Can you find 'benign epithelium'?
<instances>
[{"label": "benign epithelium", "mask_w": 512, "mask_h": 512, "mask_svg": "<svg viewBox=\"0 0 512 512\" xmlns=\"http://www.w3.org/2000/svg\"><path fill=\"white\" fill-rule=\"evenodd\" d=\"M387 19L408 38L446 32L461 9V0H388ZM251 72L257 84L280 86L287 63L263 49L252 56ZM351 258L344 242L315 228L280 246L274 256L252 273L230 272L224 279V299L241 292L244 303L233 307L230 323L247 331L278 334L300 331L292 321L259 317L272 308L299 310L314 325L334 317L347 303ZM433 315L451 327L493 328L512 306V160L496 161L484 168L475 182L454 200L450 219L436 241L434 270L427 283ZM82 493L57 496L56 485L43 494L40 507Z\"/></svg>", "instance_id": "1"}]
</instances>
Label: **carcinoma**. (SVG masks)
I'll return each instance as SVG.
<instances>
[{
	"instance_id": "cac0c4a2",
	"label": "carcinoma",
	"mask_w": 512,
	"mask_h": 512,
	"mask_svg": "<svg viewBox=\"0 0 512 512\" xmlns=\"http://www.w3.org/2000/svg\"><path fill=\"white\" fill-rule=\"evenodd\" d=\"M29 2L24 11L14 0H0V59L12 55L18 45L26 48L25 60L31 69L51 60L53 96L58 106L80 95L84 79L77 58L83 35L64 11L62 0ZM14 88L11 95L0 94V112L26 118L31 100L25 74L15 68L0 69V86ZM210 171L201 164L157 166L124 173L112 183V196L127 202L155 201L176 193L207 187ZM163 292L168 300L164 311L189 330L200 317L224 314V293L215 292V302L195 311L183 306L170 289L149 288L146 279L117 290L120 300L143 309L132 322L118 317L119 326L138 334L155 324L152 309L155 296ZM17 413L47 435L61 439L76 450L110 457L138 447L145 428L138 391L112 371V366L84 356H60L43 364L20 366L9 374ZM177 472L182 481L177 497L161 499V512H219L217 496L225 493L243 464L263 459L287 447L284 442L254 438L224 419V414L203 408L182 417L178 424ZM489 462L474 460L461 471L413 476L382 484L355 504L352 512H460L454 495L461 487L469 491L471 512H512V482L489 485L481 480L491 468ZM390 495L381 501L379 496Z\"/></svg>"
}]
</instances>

□ □ □ □ □

GOAL => Copy all of the data exactly.

RESPONSE =>
Can you find 'benign epithelium'?
<instances>
[{"label": "benign epithelium", "mask_w": 512, "mask_h": 512, "mask_svg": "<svg viewBox=\"0 0 512 512\" xmlns=\"http://www.w3.org/2000/svg\"><path fill=\"white\" fill-rule=\"evenodd\" d=\"M387 19L408 38L446 32L461 9V0H388ZM251 72L257 84L280 86L287 63L263 49L252 56ZM351 258L344 242L315 228L280 246L274 256L252 273L230 272L224 279V299L241 292L244 303L233 307L230 323L247 331L278 334L300 331L292 321L259 317L272 308L299 310L314 325L334 317L347 303ZM433 315L451 327L493 328L512 306V160L496 161L484 168L475 182L454 200L450 219L436 241L434 270L427 283ZM82 493L57 496L56 485L43 494L40 507Z\"/></svg>", "instance_id": "1"}]
</instances>
Label: **carcinoma**. (SVG masks)
I'll return each instance as SVG.
<instances>
[{
	"instance_id": "cac0c4a2",
	"label": "carcinoma",
	"mask_w": 512,
	"mask_h": 512,
	"mask_svg": "<svg viewBox=\"0 0 512 512\" xmlns=\"http://www.w3.org/2000/svg\"><path fill=\"white\" fill-rule=\"evenodd\" d=\"M29 2L24 11L14 0H0V59L12 55L18 45L26 48L25 60L31 69L51 60L53 96L58 106L80 95L84 79L77 58L83 35L64 11L62 0ZM14 88L11 95L0 94V112L26 118L31 100L25 74L15 68L0 69V86ZM210 171L201 164L157 166L124 173L112 183V196L127 202L155 201L176 193L207 187ZM163 292L168 300L164 311L189 330L200 317L224 314V293L215 292V302L195 311L183 306L170 289L149 288L146 279L117 290L120 300L143 309L132 322L118 317L119 326L138 334L155 324L152 309L155 296ZM17 413L47 435L61 439L76 450L110 457L138 447L145 428L138 391L112 371V366L84 356H60L43 364L20 366L9 374ZM177 472L182 481L177 497L161 499V512H219L217 496L225 493L243 464L263 459L287 447L284 442L254 438L224 419V414L203 408L182 417L178 424ZM489 462L474 460L461 471L413 476L382 484L355 504L352 512H460L454 495L461 487L469 491L471 512H512V482L489 485L481 480L491 468ZM390 495L381 501L379 496Z\"/></svg>"
}]
</instances>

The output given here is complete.